TASK DIRECTIONS | Without including the pictures, copy out every line below.

DATA PROVIDED |

* * *

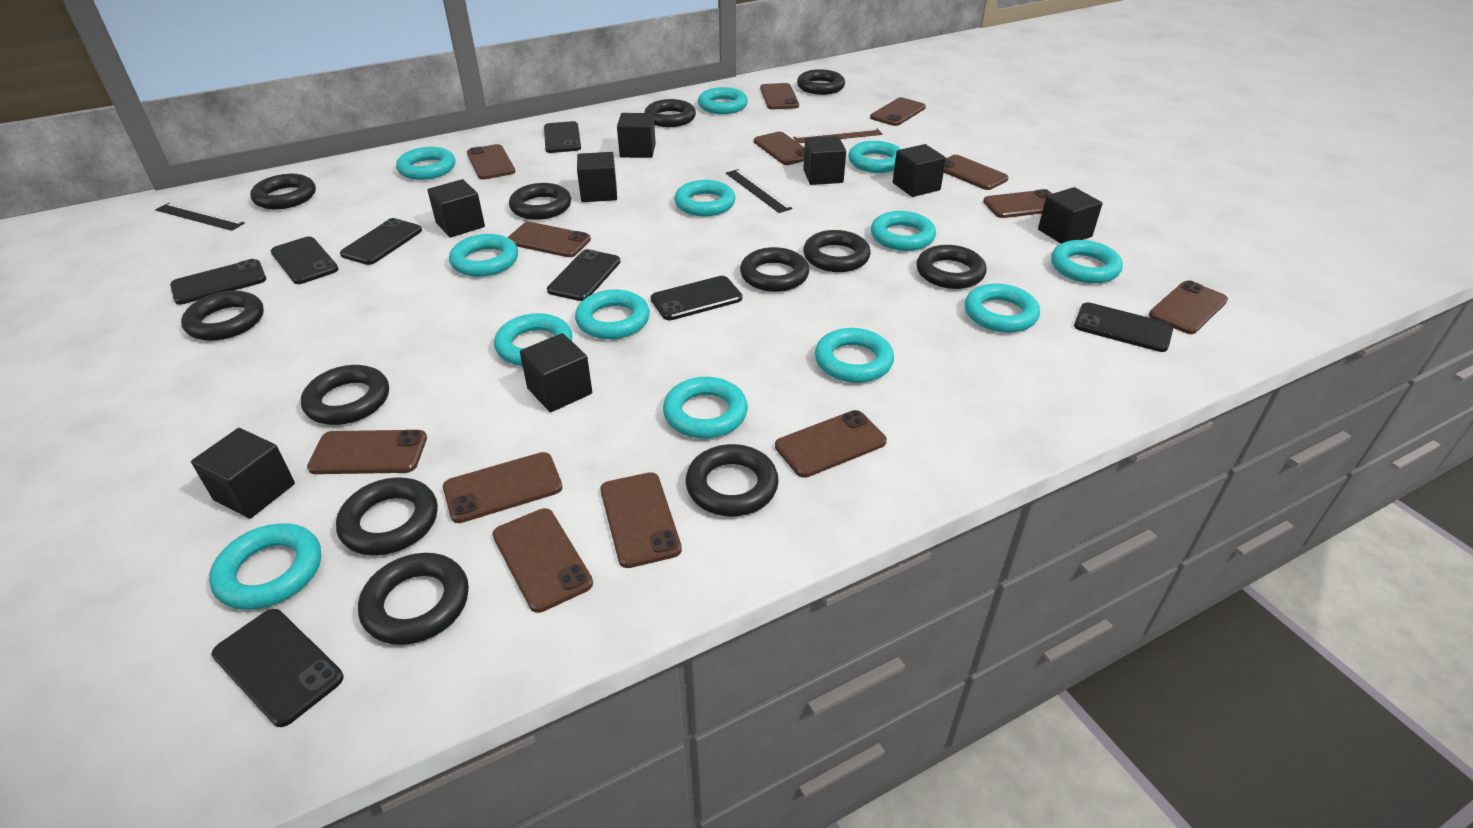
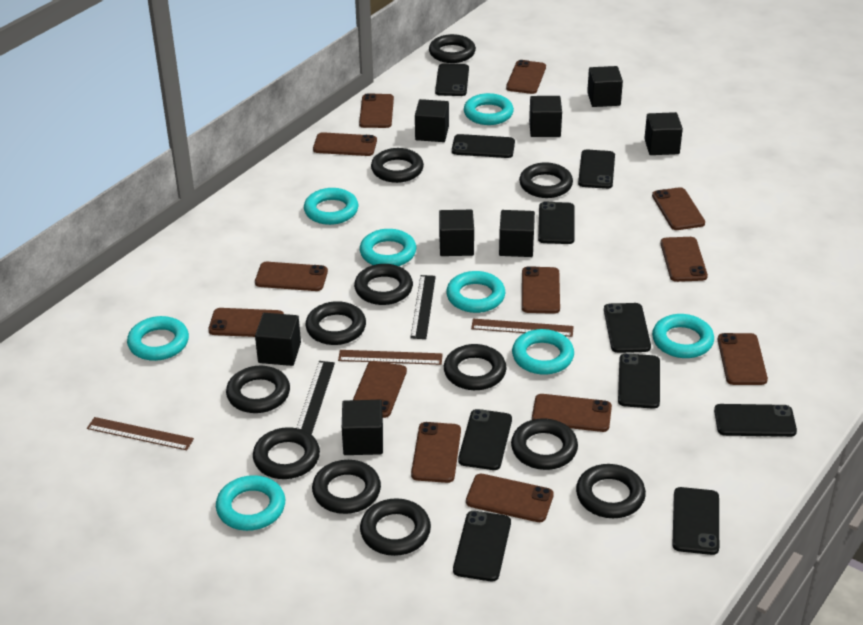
black phone: 8 -> 10
brown ruler: 1 -> 3
turquoise ring: 13 -> 8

* * *

TASK SOLUTION |
black phone: 8 -> 10
brown ruler: 1 -> 3
turquoise ring: 13 -> 8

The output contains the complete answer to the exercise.